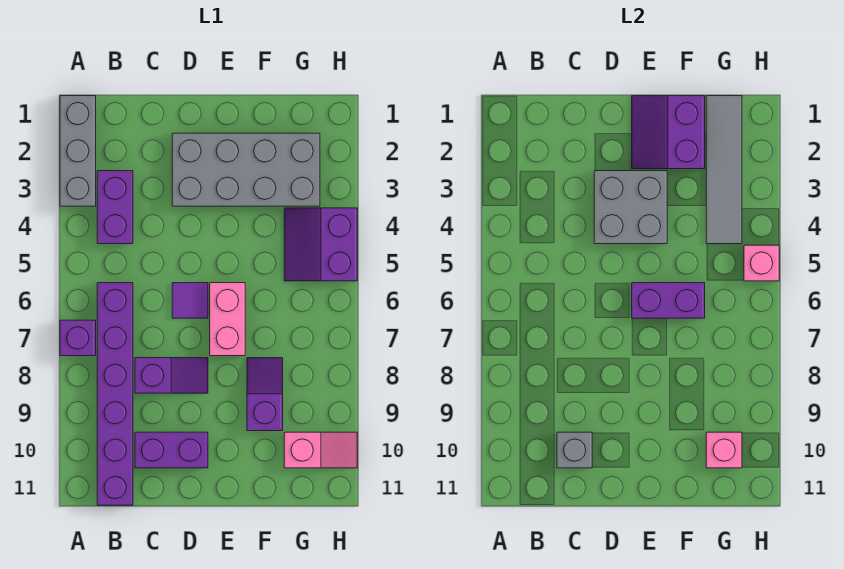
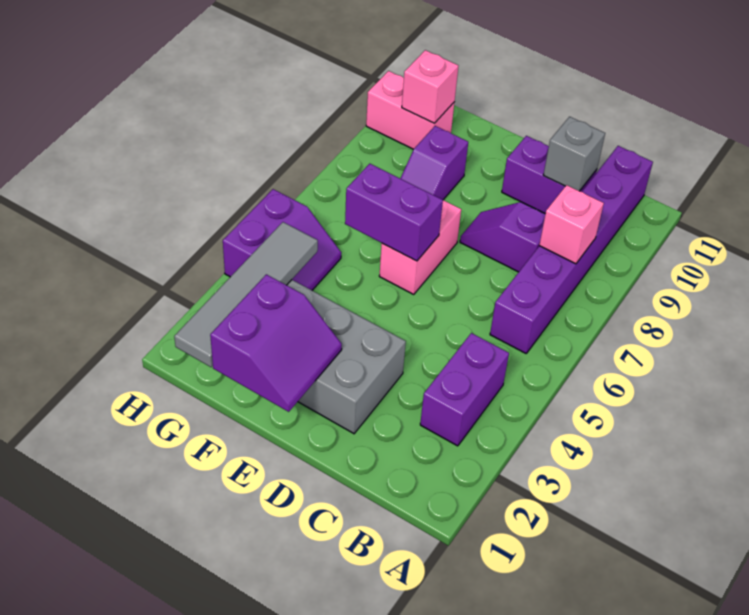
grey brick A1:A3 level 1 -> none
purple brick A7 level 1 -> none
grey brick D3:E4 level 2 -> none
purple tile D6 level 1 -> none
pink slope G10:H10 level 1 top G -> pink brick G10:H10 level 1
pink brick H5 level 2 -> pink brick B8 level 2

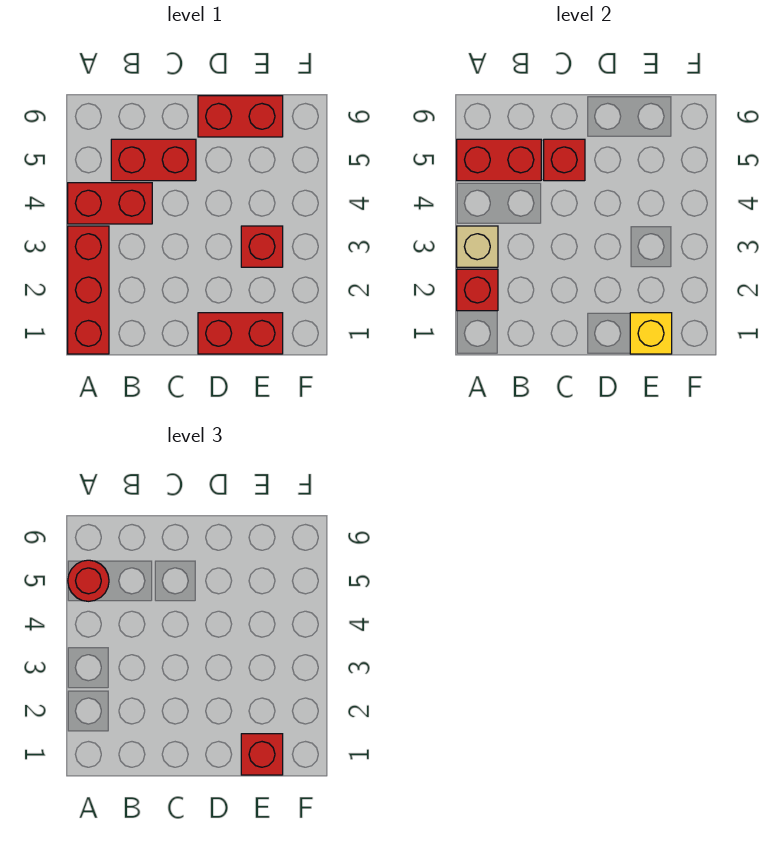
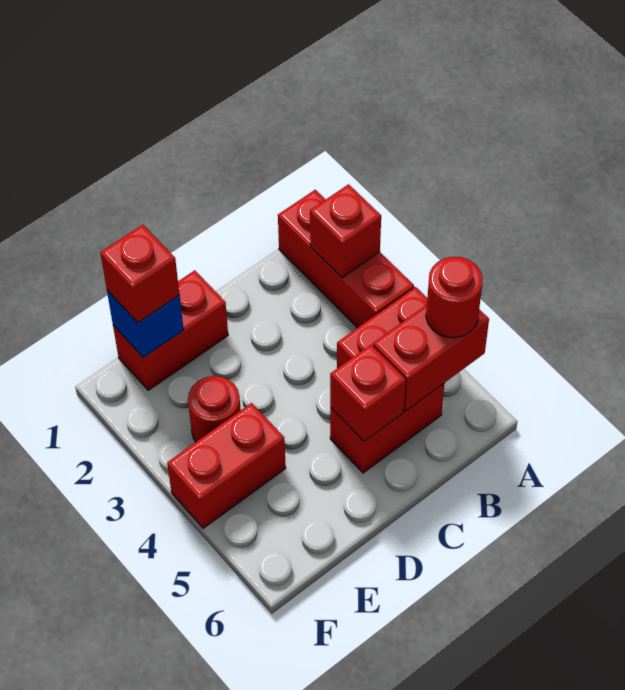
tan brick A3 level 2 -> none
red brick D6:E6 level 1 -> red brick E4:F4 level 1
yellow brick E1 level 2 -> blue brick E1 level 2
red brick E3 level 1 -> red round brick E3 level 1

• Exercise prompt
Exact copy, no pictures: reproduce every entry shown above.

• Written answer
grey brick A1:A3 level 1 -> none
purple brick A7 level 1 -> none
grey brick D3:E4 level 2 -> none
purple tile D6 level 1 -> none
pink slope G10:H10 level 1 top G -> pink brick G10:H10 level 1
pink brick H5 level 2 -> pink brick B8 level 2

tan brick A3 level 2 -> none
red brick D6:E6 level 1 -> red brick E4:F4 level 1
yellow brick E1 level 2 -> blue brick E1 level 2
red brick E3 level 1 -> red round brick E3 level 1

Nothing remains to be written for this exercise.